[Collected data — start]

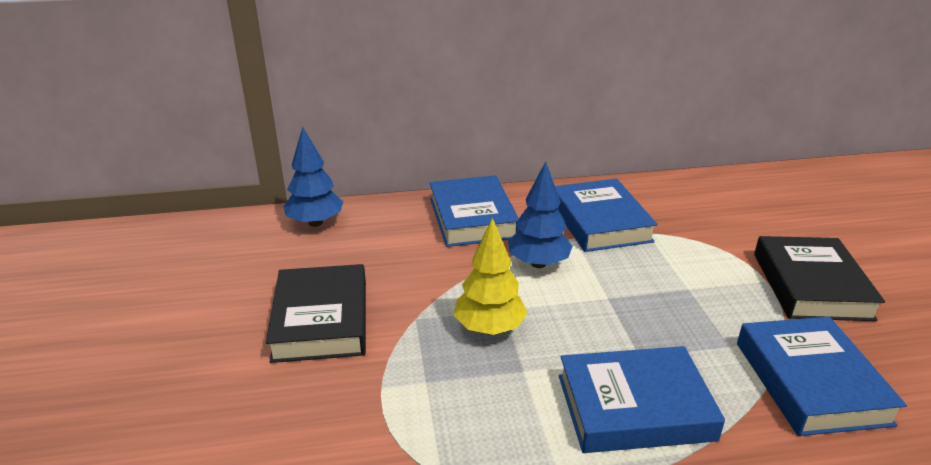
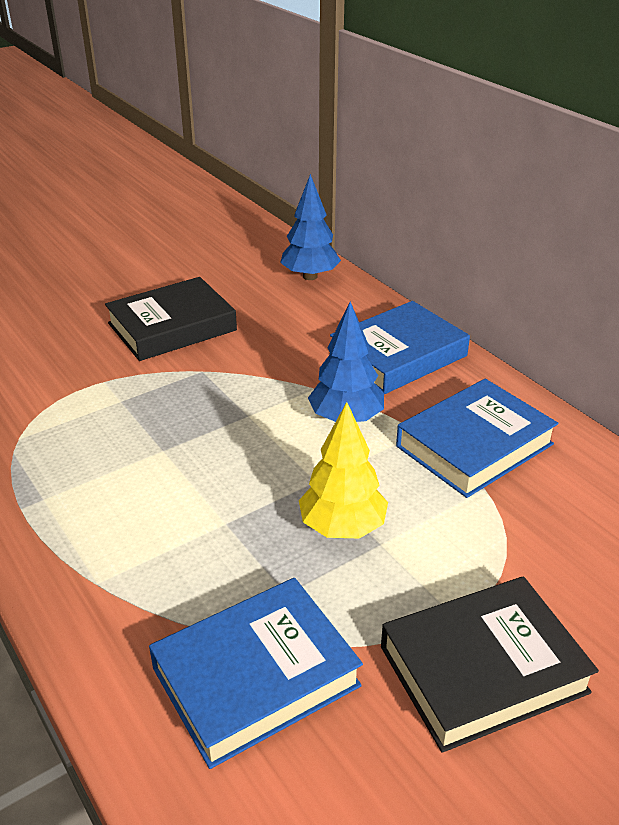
camera: 65 degrees right, 5 degrees up
(489, 328) = (214, 415): yellow tree -> yellow tree (342, 527)
(634, 407) = (144, 533): blue book -> none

[Collected data — finish]

■ **The problem**: Reproduce the data above in full, exactly as it is, with the pictures left out.

■ **Your response**:
camera: 65 degrees right, 5 degrees up
(489, 328) = (214, 415): yellow tree -> yellow tree (342, 527)
(634, 407) = (144, 533): blue book -> none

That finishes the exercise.